List all lines of the data that include the string "headphones".

[Opening Data for review section]

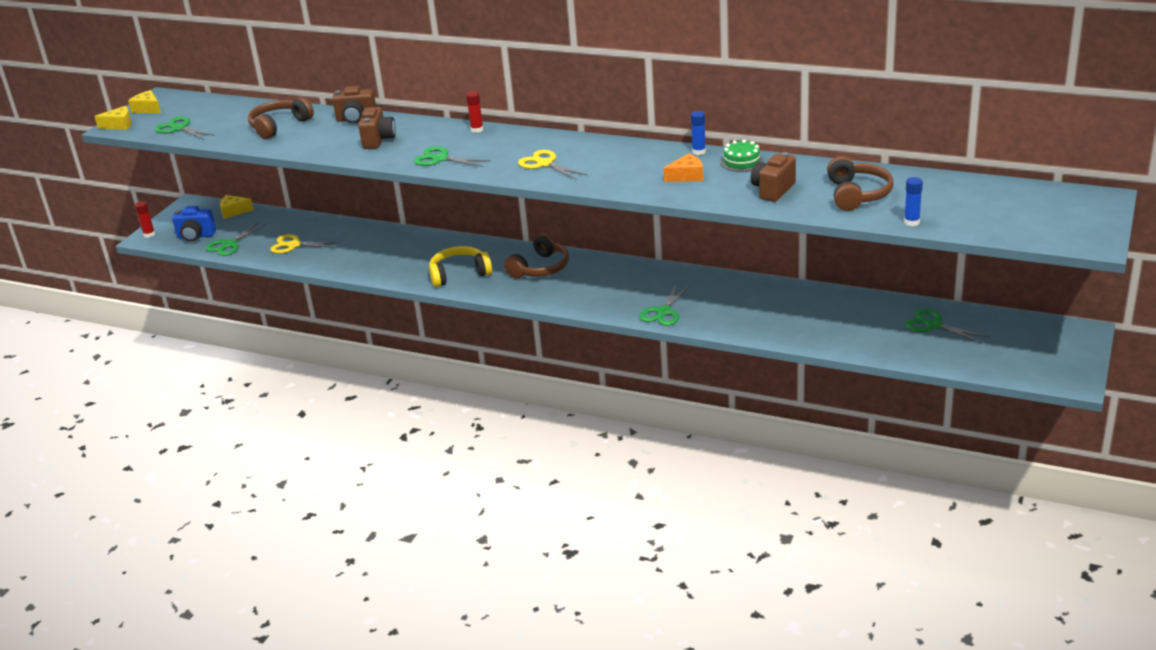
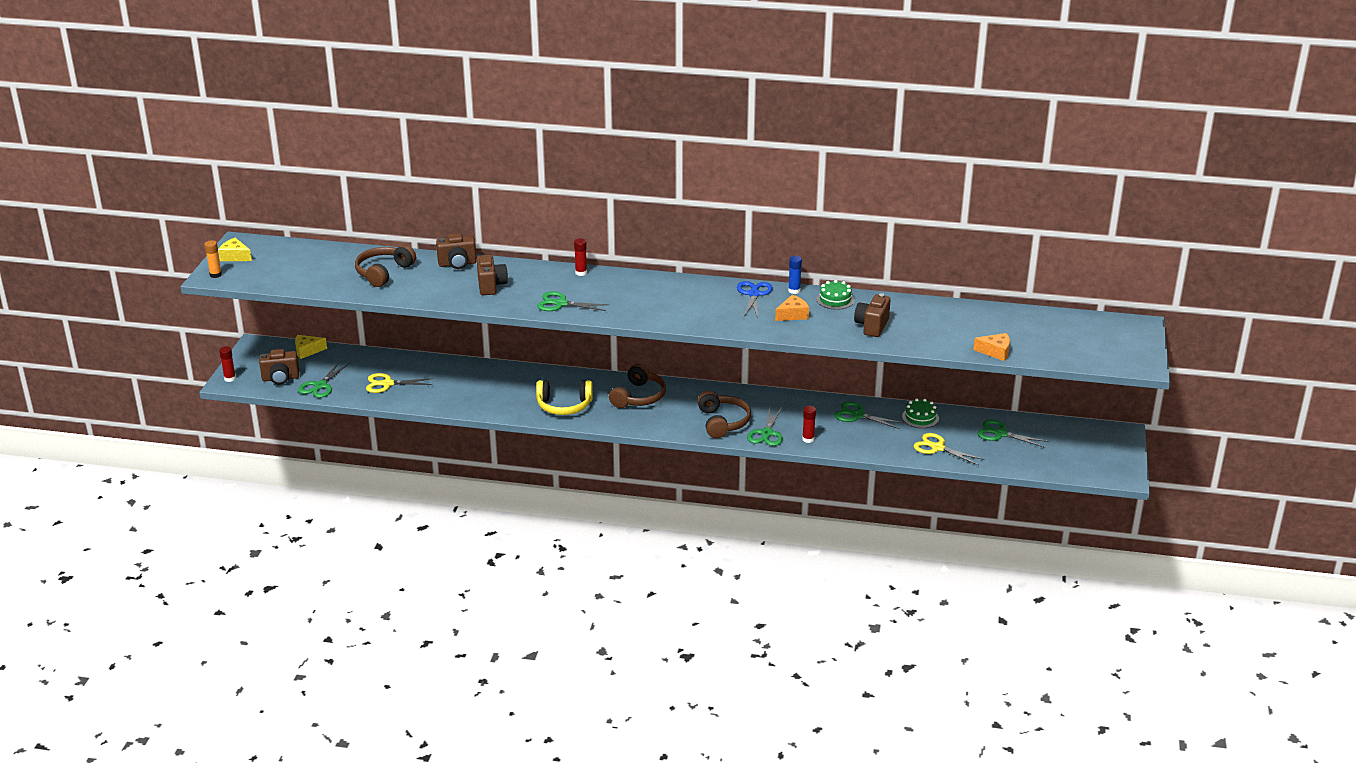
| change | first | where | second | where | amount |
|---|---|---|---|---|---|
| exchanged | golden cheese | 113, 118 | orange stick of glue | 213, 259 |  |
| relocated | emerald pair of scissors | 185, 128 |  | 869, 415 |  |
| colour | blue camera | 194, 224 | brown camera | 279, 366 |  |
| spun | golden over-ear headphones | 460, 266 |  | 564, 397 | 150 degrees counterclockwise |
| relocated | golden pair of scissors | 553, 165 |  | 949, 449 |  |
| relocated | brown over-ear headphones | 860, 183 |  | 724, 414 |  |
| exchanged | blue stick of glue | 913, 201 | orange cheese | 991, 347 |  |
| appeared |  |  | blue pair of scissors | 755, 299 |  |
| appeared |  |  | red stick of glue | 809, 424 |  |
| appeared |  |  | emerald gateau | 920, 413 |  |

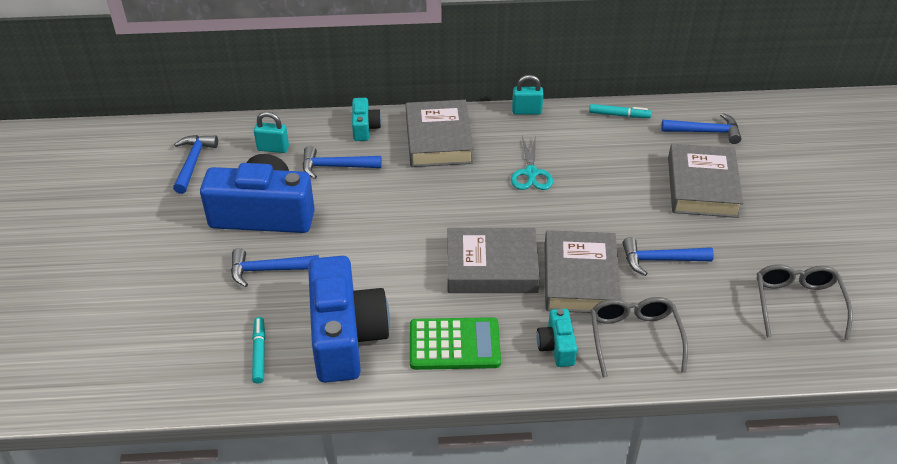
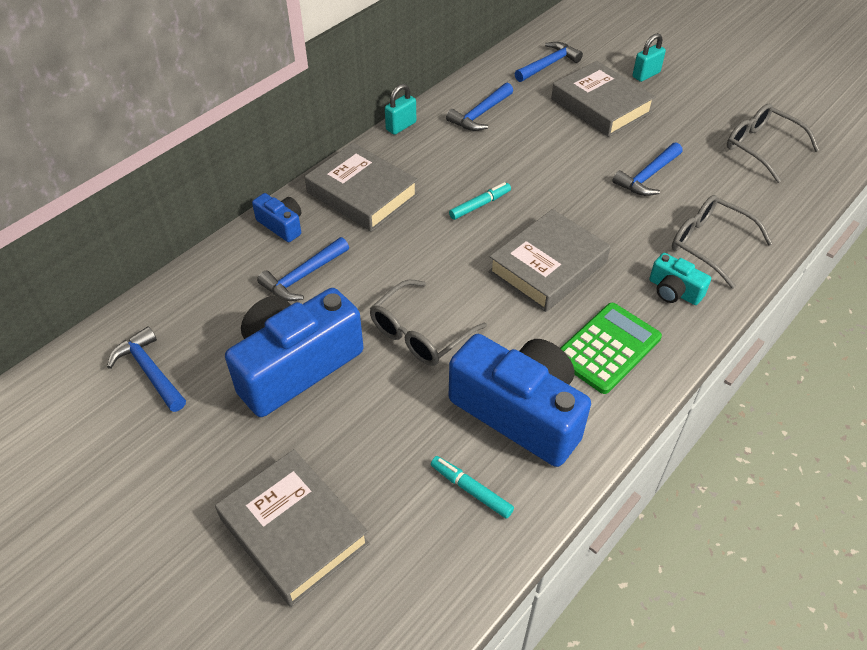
| change | first | where | second | where | amount |
|---|---|---|---|---|---|
| relocated | blue carpenter's hammer | 275, 267 |  | 479, 107 |  |
| relocated | turquoise padlock | 271, 132 |  | 649, 57 |  |
| colour | turquoise camera | 366, 119 | blue camera | 276, 217 |  |
| missing | turquoise pair of scissors | 532, 162 |  |  |  |
| relocated | gray book | 583, 271 |  | 292, 528 |  |
| relocated | turquoise felt pen | 620, 111 |  | 480, 201 |  |
| appeared |  |  | gray eyeglasses | 428, 323 |  |

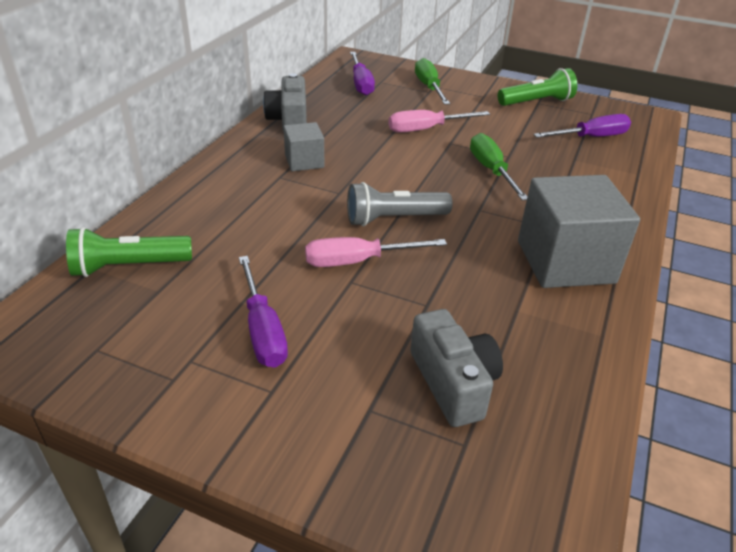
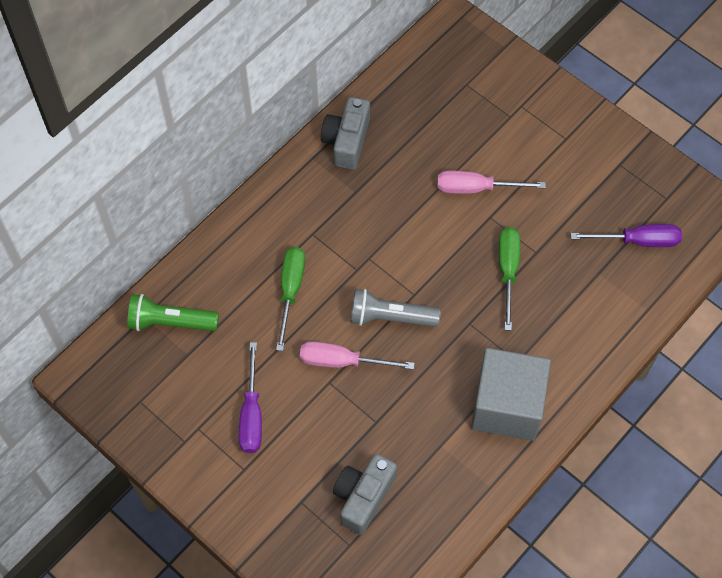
| change | first | where | second | where | amount |
|---|---|---|---|---|---|
| missing | gray cube | 304, 146 |  |  |  |
| missing | purple flat screwdriver | 362, 74 |  |  |  |
| spun | gray camera | 456, 368 |  | 365, 494 | 150 degrees counterclockwise |
| relocated | emerald flat screwdriver | 432, 81 |  | 290, 299 |  |
| missing | emerald pocket torch | 537, 87 |  |  |  |

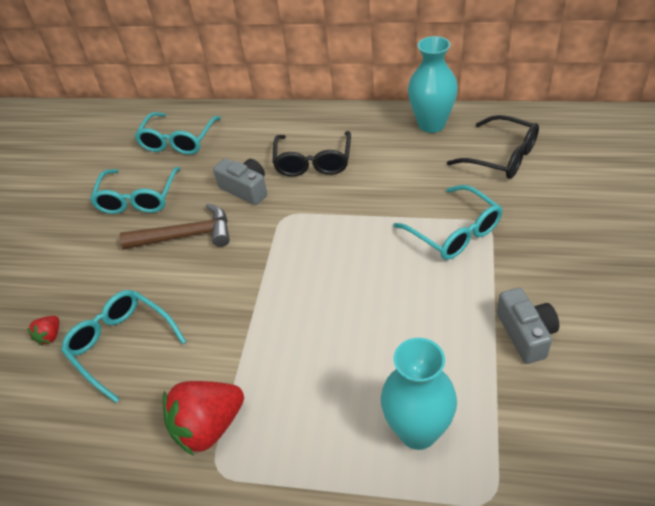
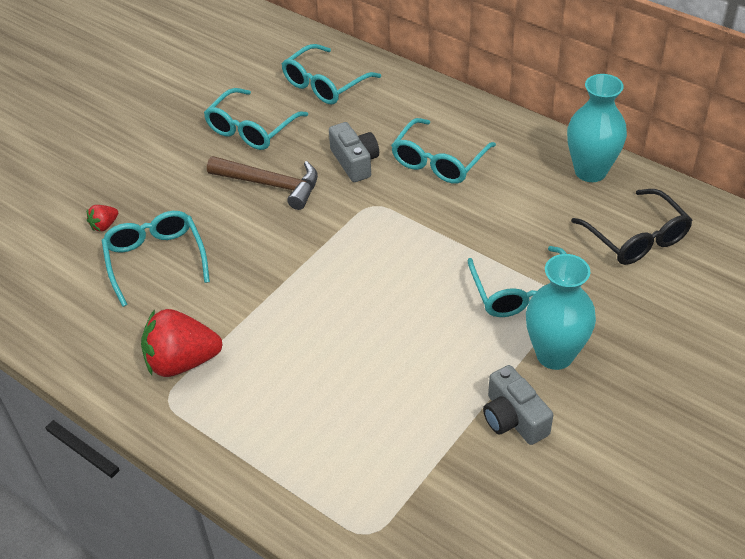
| change | first | where | second | where | amount |
|---|---|---|---|---|---|
| colour | black eyeglasses | 311, 154 | turquoise eyeglasses | 443, 151 |  |
| relocated | turquoise flower vase | 419, 394 |  | 561, 312 |  |
| spun | gray camera | 528, 326 |  | 518, 405 | 135 degrees clockwise |

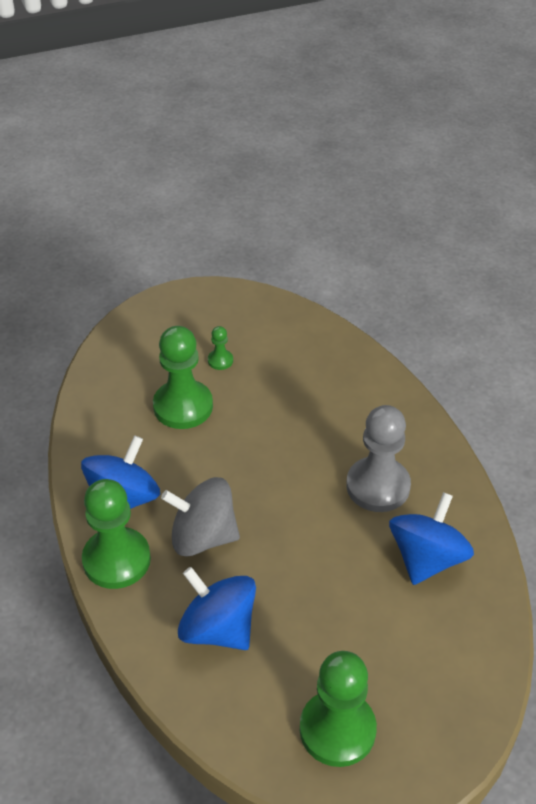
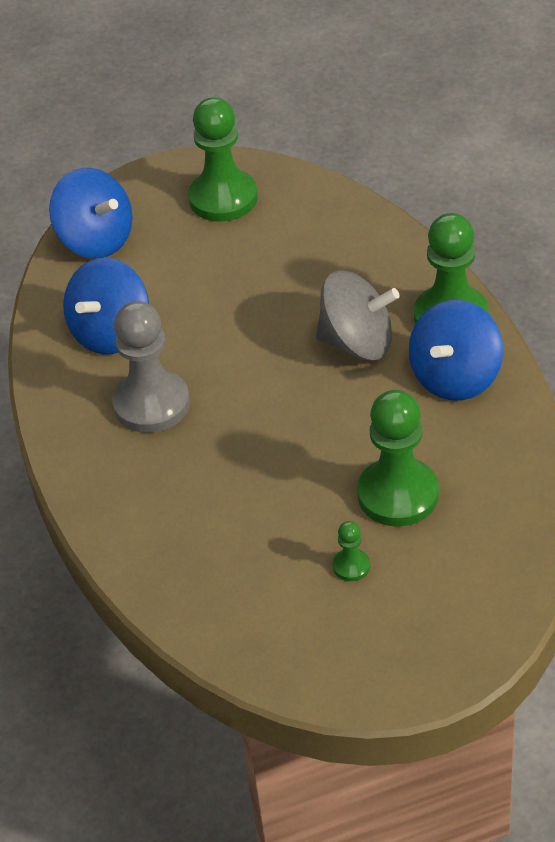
| change | first | where | second | where | amount |
|---|---|---|---|---|---|
| relocated | blue spinning top | 217, 608 |  | 90, 213 |  |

[Closing Data for review section]

**Exercise result:**
| spun | golden over-ear headphones | 460, 266 |  | 564, 397 | 150 degrees counterclockwise |
| relocated | brown over-ear headphones | 860, 183 |  | 724, 414 |  |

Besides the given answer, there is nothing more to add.